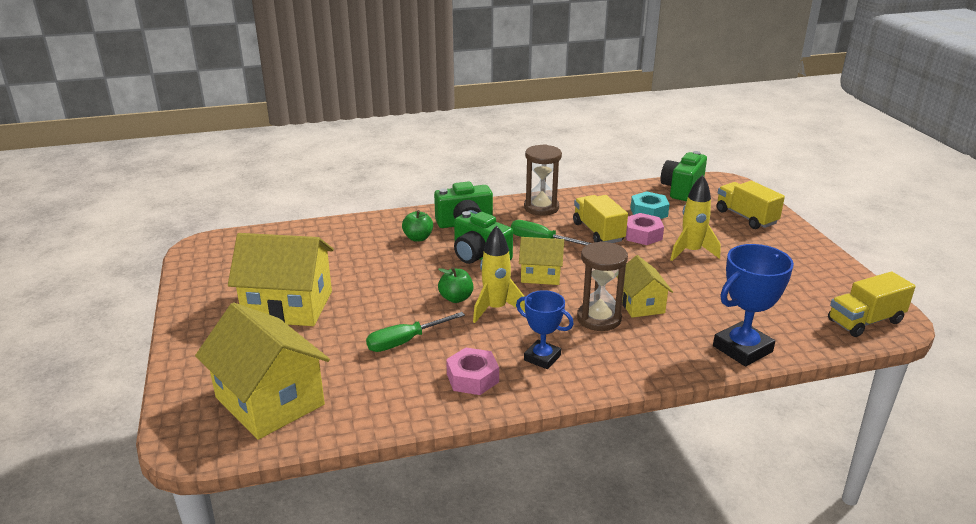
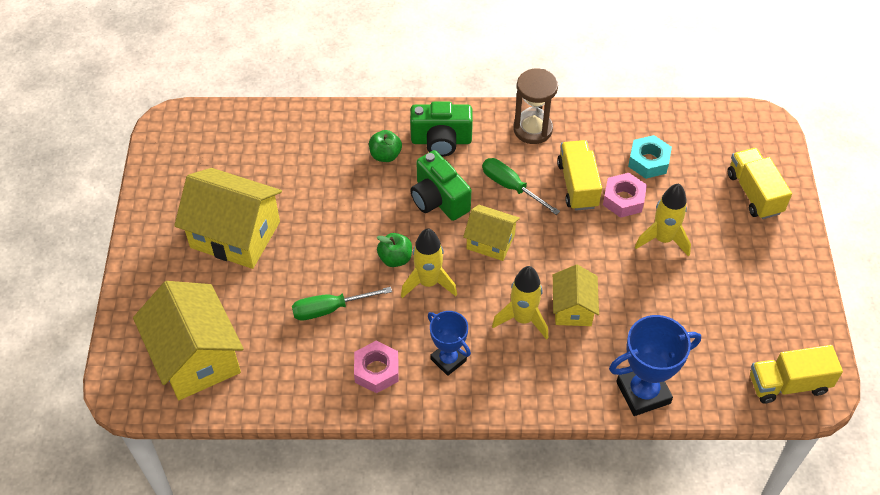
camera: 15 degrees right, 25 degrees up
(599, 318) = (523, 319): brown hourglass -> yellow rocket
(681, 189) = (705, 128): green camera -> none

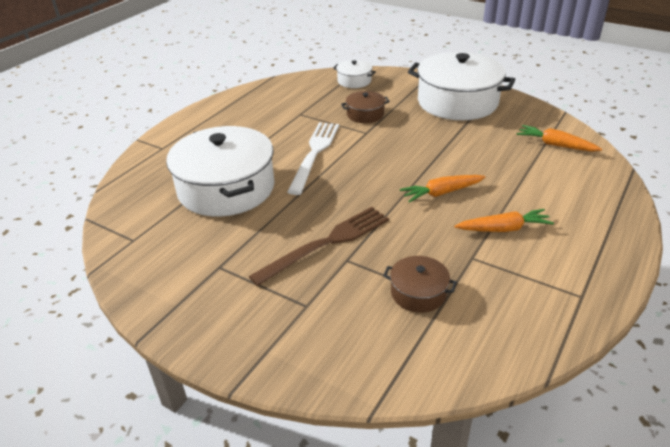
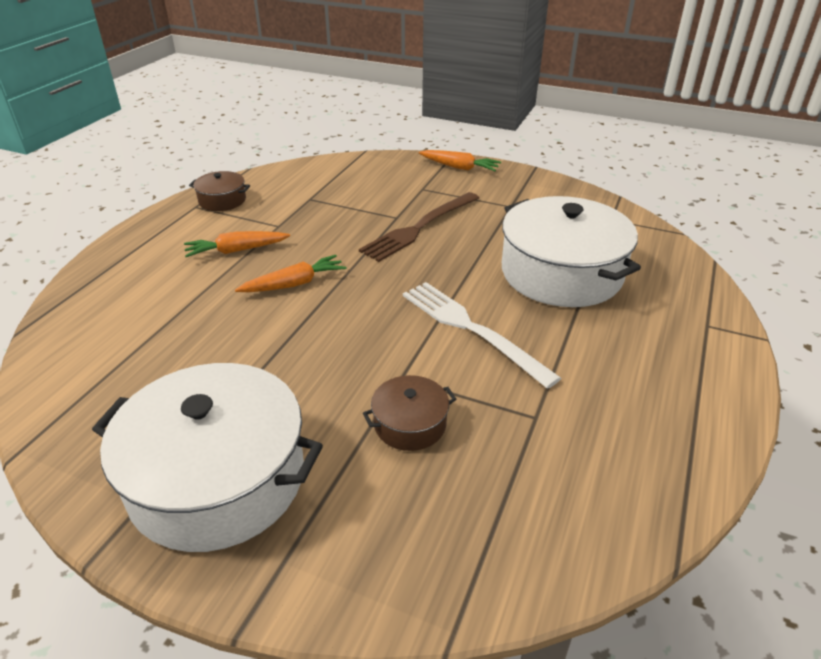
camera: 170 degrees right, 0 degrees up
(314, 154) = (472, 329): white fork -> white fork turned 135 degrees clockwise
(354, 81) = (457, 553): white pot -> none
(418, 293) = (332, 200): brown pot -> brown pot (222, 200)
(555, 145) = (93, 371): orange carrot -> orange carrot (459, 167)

## [Problem]
Report each line in the data that holds the word "degrees".

## [Solution]
camera: 15 degrees right, 25 degrees up
camera: 170 degrees right, 0 degrees up
(314, 154) = (472, 329): white fork -> white fork turned 135 degrees clockwise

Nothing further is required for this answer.